■ What the task asks ■
With pictures left out, set down every record word for word.
Segment Start: Records supplied
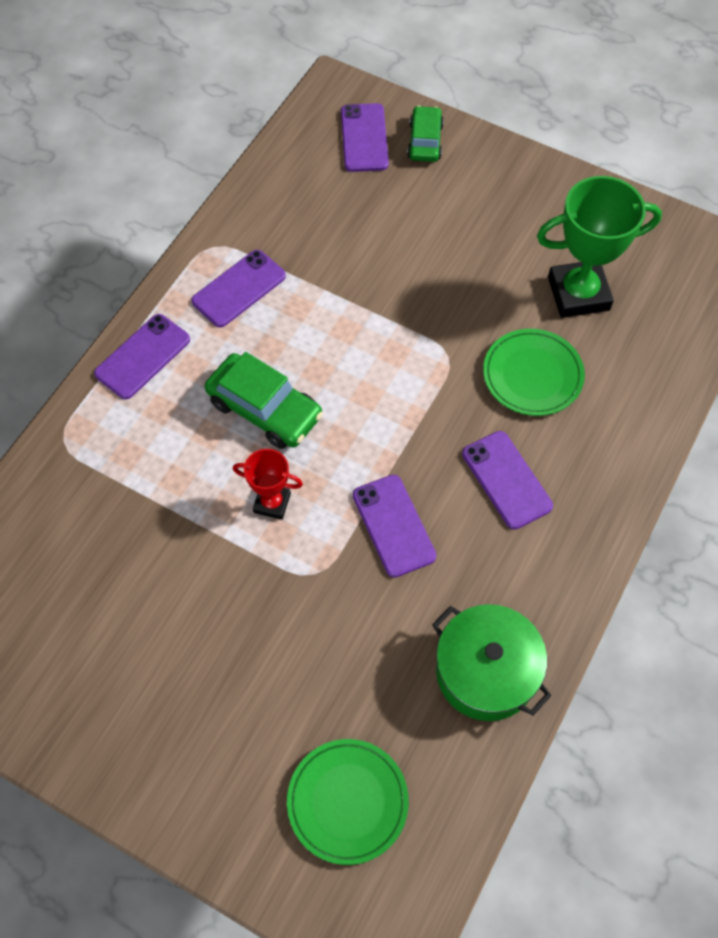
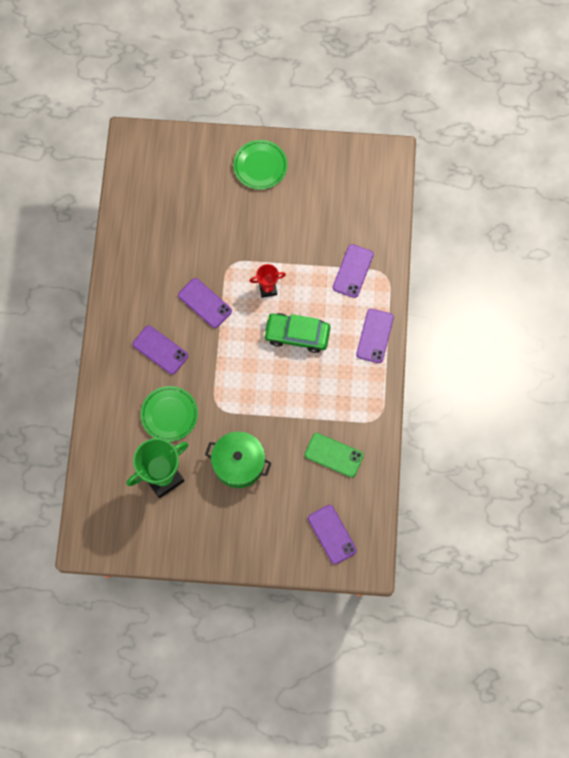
camera: 155 degrees right, 10 degrees up
(239, 289) = (348, 397): purple phone -> purple phone (353, 271)
(306, 225) = (334, 455): none -> green phone
(347, 802) = (171, 179): green plate -> green plate (260, 166)
(425, 141) = (295, 549): green car -> none
(486, 672) = (134, 255): green pot -> green pot (238, 463)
Segment End: Records supplied
■ Response area ■
camera: 155 degrees right, 10 degrees up
(239, 289) = (348, 397): purple phone -> purple phone (353, 271)
(306, 225) = (334, 455): none -> green phone
(347, 802) = (171, 179): green plate -> green plate (260, 166)
(425, 141) = (295, 549): green car -> none
(486, 672) = (134, 255): green pot -> green pot (238, 463)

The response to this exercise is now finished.